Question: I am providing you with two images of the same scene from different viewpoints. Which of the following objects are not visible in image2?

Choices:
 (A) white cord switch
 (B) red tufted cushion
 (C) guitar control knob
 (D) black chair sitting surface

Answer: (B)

### Aim
Retype every line of the entries above without changing any word, letter, or punctuation mark.

### Result for this exercise
Question: I am providing you with two images of the same scene from different viewpoints. Which of the following objects are not visible in image2?

Choices:
 (A) white cord switch
 (B) red tufted cushion
 (C) guitar control knob
 (D) black chair sitting surface

Answer: (B)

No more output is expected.